_Records for processing_:
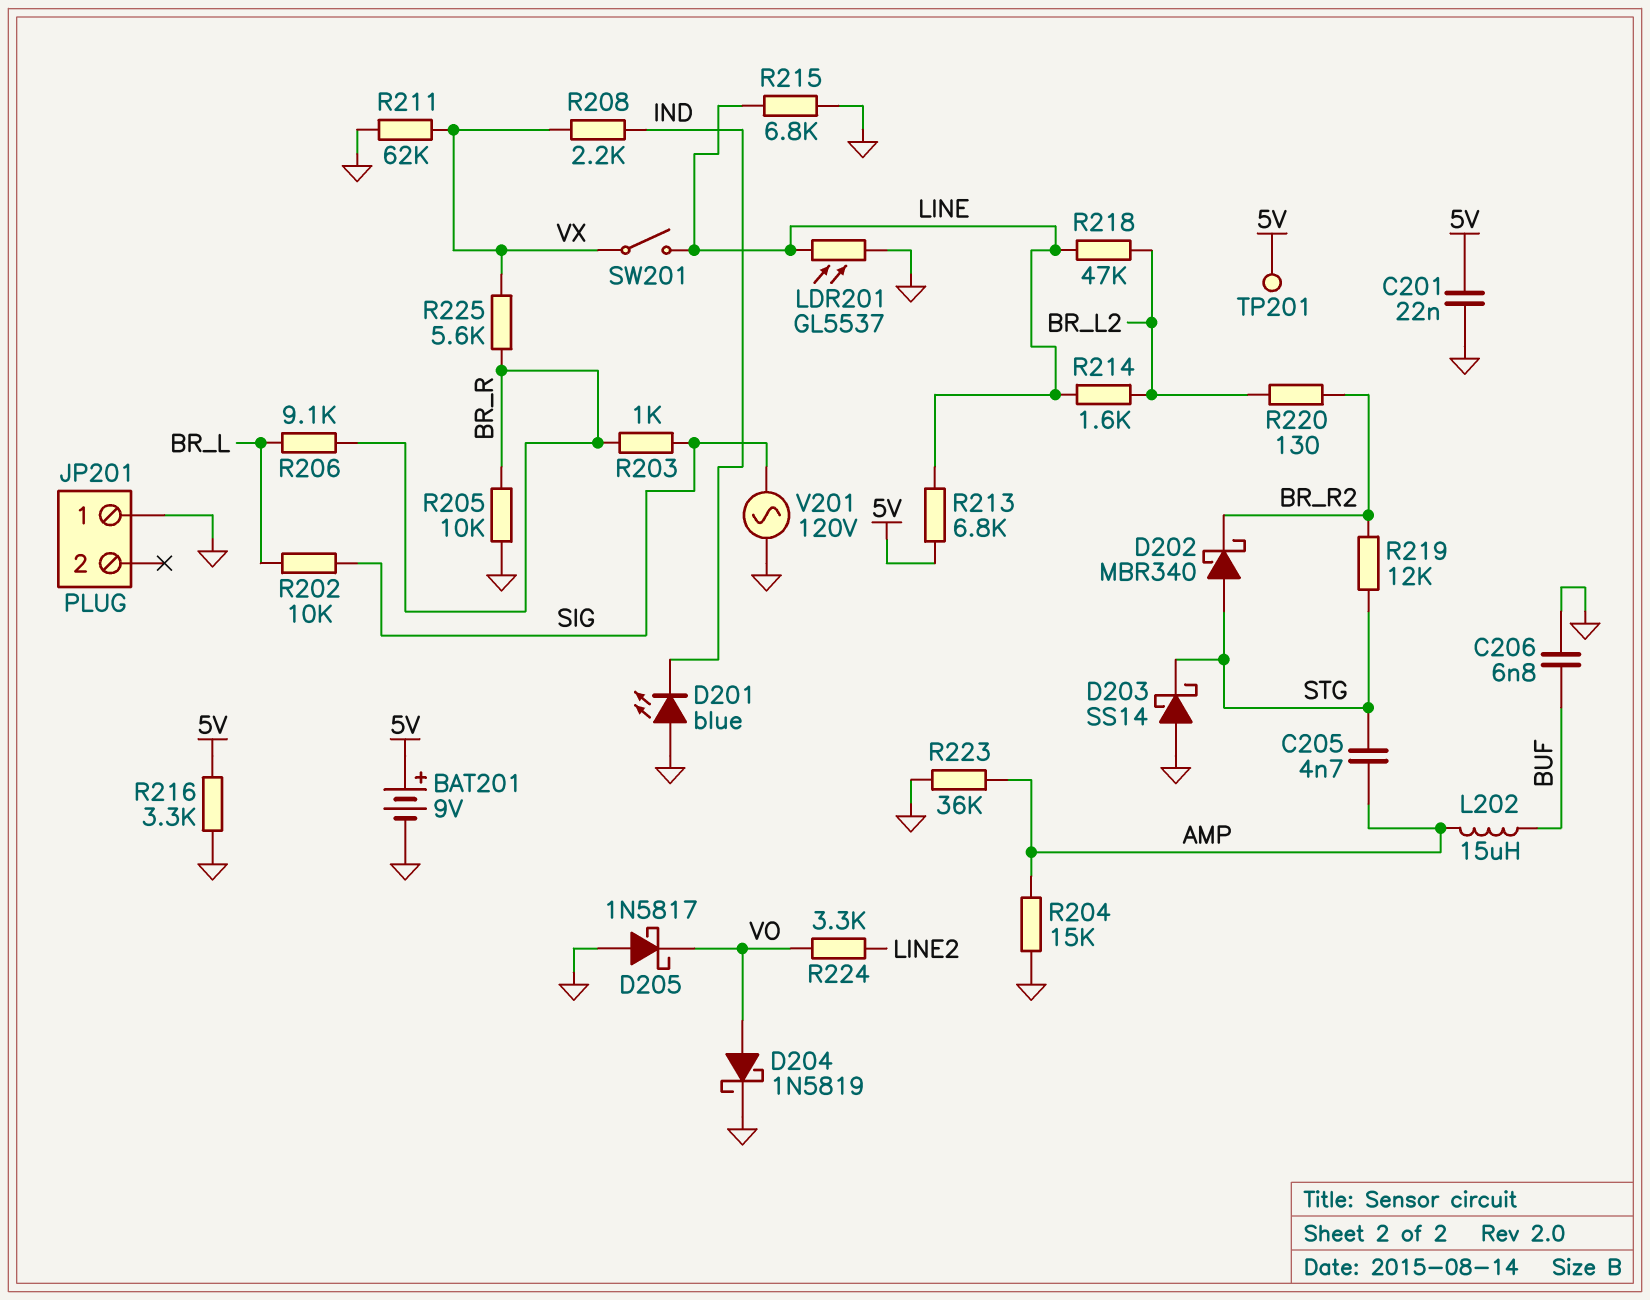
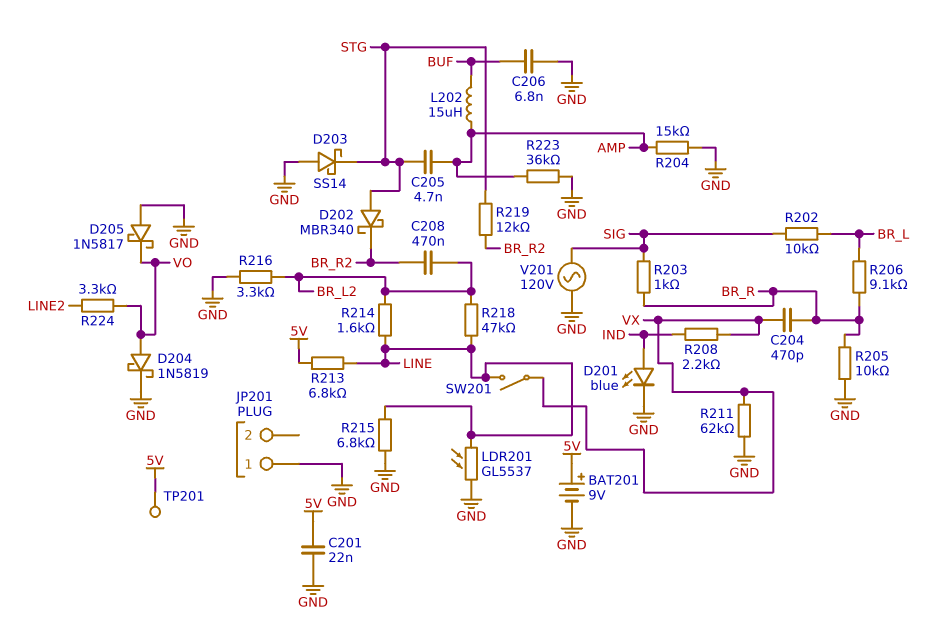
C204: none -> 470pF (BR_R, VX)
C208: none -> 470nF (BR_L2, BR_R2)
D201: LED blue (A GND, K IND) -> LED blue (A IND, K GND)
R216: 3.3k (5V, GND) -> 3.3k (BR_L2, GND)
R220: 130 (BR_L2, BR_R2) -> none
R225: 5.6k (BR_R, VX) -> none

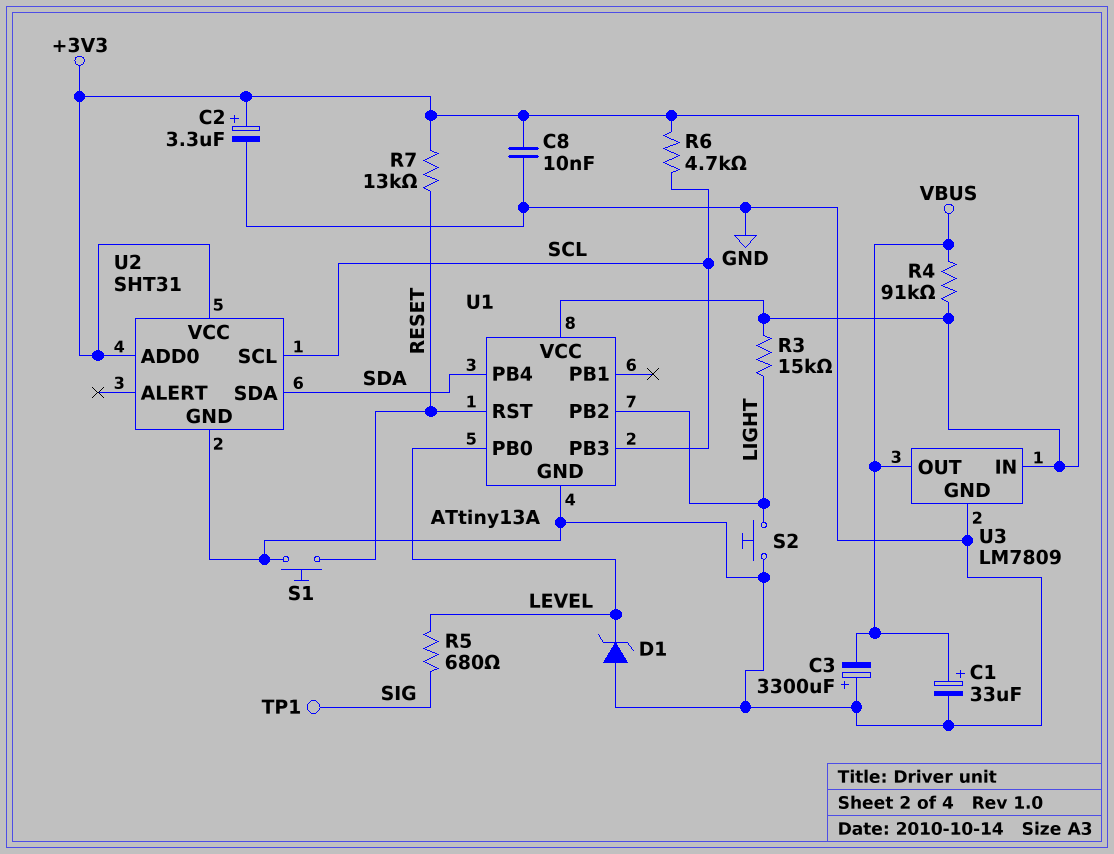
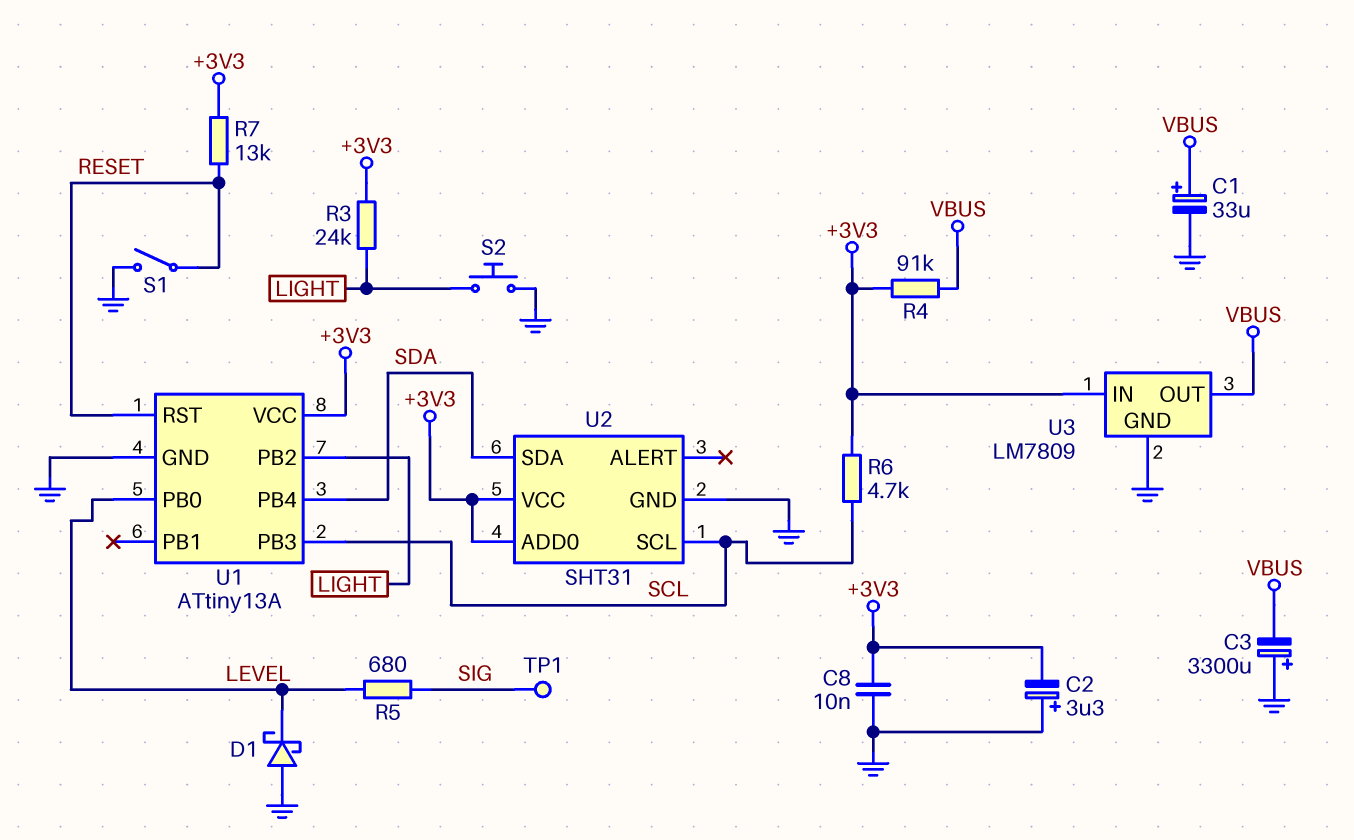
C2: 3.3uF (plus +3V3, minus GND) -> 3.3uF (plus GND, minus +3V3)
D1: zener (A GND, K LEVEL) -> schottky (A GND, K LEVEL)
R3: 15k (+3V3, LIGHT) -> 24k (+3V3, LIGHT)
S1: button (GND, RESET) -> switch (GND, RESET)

_Exercise objective_:
Transcribe each entry above character for character, omitting pictures.

_Completed exercise_:
C204: none -> 470pF (BR_R, VX)
C208: none -> 470nF (BR_L2, BR_R2)
D201: LED blue (A GND, K IND) -> LED blue (A IND, K GND)
R216: 3.3k (5V, GND) -> 3.3k (BR_L2, GND)
R220: 130 (BR_L2, BR_R2) -> none
R225: 5.6k (BR_R, VX) -> none

C2: 3.3uF (plus +3V3, minus GND) -> 3.3uF (plus GND, minus +3V3)
D1: zener (A GND, K LEVEL) -> schottky (A GND, K LEVEL)
R3: 15k (+3V3, LIGHT) -> 24k (+3V3, LIGHT)
S1: button (GND, RESET) -> switch (GND, RESET)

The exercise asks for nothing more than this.